[Dataset rows]
* BEGIN *

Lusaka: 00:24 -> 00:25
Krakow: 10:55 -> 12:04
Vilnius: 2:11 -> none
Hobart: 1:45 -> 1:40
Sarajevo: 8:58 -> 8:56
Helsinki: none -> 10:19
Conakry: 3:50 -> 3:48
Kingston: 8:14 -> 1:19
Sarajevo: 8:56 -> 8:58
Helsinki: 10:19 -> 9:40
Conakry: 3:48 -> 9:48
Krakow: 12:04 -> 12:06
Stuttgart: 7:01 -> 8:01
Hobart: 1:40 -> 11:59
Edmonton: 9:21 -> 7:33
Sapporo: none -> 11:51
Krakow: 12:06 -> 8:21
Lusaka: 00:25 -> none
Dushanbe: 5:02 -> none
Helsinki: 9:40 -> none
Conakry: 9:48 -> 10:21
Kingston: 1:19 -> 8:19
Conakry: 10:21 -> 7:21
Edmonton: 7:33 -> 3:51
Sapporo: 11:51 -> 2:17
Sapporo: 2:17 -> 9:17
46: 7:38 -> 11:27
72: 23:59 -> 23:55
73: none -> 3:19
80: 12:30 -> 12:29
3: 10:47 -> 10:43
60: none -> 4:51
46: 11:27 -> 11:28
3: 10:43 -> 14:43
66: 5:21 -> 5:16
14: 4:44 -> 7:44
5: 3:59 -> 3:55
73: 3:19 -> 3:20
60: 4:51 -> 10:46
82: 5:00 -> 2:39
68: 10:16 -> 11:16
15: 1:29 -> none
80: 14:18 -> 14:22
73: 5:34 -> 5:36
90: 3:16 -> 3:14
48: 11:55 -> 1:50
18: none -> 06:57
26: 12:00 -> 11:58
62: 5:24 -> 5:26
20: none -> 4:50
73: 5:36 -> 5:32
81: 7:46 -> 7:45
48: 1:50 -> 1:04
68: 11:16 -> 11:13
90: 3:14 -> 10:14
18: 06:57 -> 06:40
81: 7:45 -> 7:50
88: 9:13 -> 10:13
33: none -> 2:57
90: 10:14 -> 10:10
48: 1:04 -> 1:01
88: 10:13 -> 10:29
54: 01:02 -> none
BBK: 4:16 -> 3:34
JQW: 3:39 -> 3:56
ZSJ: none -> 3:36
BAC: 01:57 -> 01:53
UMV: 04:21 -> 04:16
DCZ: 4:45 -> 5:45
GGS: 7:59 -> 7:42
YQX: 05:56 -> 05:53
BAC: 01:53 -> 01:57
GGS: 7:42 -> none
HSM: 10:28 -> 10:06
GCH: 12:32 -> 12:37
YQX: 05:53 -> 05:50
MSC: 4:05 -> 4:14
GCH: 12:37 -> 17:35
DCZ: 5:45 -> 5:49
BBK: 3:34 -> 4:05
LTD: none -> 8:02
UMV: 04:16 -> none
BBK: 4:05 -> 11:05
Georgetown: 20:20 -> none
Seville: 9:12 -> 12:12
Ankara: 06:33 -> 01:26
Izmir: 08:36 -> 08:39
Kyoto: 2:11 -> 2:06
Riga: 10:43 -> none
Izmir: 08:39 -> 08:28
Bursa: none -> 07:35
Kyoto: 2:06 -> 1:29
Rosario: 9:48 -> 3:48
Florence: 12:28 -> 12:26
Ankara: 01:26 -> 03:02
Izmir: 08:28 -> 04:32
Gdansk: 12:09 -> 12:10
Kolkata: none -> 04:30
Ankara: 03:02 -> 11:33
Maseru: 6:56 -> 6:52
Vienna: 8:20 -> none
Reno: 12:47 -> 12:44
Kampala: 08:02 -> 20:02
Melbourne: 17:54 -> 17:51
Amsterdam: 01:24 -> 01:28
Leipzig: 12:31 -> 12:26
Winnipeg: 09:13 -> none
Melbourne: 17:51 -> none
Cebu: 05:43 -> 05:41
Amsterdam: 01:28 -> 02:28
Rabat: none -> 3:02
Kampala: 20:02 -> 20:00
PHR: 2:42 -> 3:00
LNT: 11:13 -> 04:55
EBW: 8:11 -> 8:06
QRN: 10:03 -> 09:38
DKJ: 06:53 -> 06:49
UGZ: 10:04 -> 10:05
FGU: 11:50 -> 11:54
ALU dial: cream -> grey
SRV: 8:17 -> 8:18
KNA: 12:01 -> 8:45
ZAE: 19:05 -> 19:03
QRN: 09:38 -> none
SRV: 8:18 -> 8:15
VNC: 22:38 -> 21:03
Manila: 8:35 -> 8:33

* END *

** Required work **
Can you give back the material from its first line up to and including the line with "Sapporo: 11:51 -> 2:17", substituting "Cracow" for "Krakow" and changing nothing else?

** Solution for this task **
Lusaka: 00:24 -> 00:25
Cracow: 10:55 -> 12:04
Vilnius: 2:11 -> none
Hobart: 1:45 -> 1:40
Sarajevo: 8:58 -> 8:56
Helsinki: none -> 10:19
Conakry: 3:50 -> 3:48
Kingston: 8:14 -> 1:19
Sarajevo: 8:56 -> 8:58
Helsinki: 10:19 -> 9:40
Conakry: 3:48 -> 9:48
Cracow: 12:04 -> 12:06
Stuttgart: 7:01 -> 8:01
Hobart: 1:40 -> 11:59
Edmonton: 9:21 -> 7:33
Sapporo: none -> 11:51
Cracow: 12:06 -> 8:21
Lusaka: 00:25 -> none
Dushanbe: 5:02 -> none
Helsinki: 9:40 -> none
Conakry: 9:48 -> 10:21
Kingston: 1:19 -> 8:19
Conakry: 10:21 -> 7:21
Edmonton: 7:33 -> 3:51
Sapporo: 11:51 -> 2:17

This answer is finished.